# [DATA SHOWN]

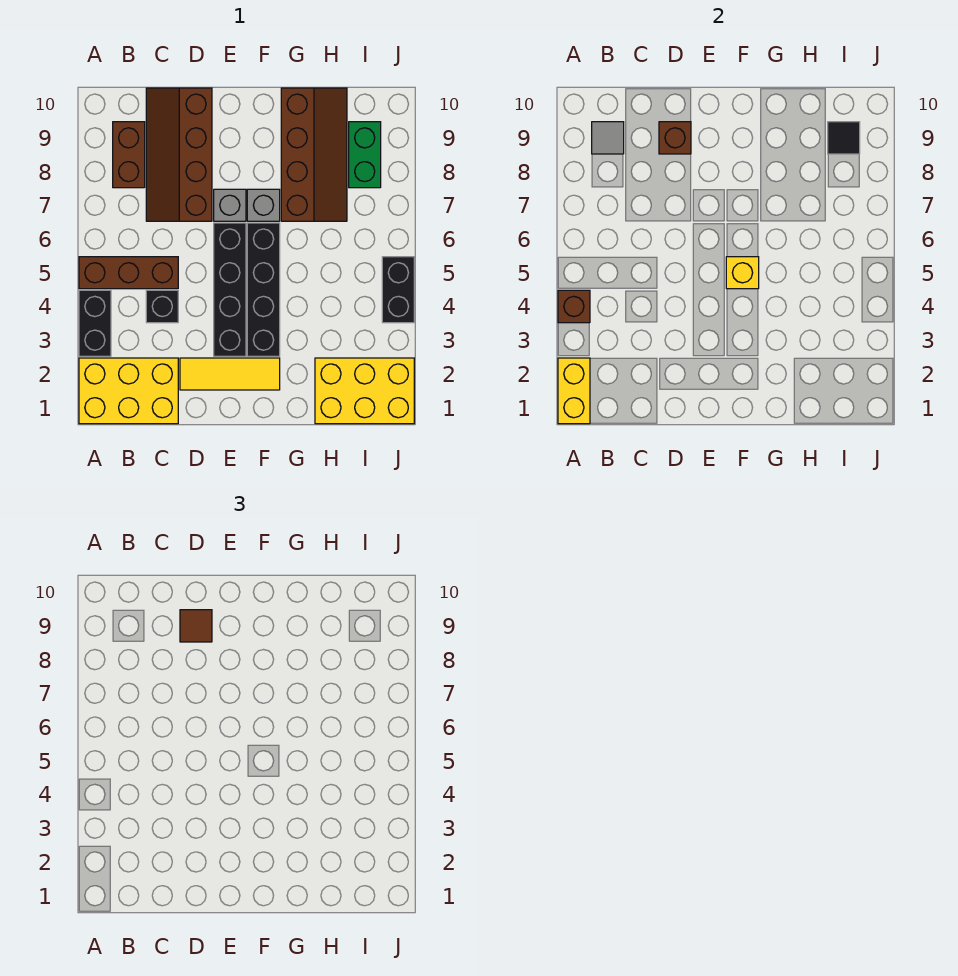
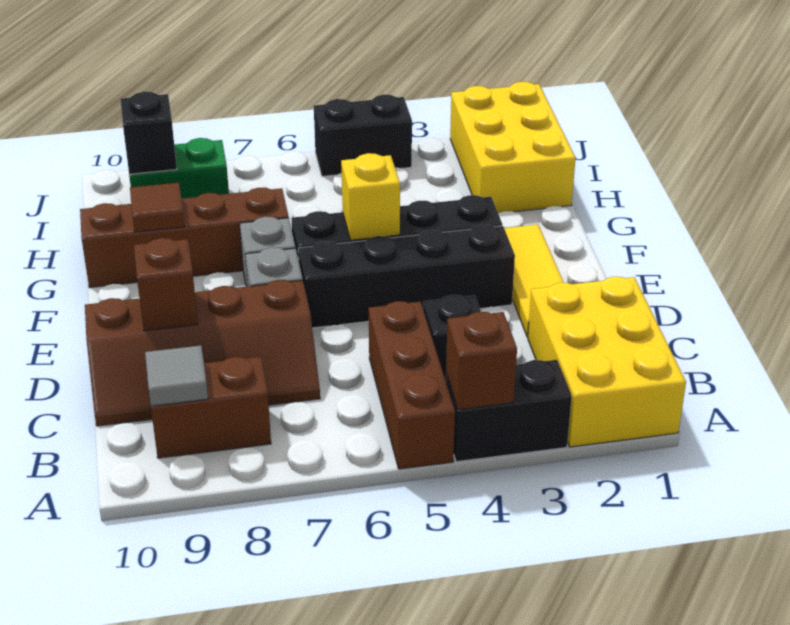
yellow brick A1:A2 level 2 -> none
brown tile D9 level 3 -> brown tile G9 level 2
black tile I9 level 2 -> black brick I9 level 2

# [WHAT YOU HAVE TO DO]
Would you output the listing above verbatim, without its pictures?

# [EXPECTED ANSWER]
yellow brick A1:A2 level 2 -> none
brown tile D9 level 3 -> brown tile G9 level 2
black tile I9 level 2 -> black brick I9 level 2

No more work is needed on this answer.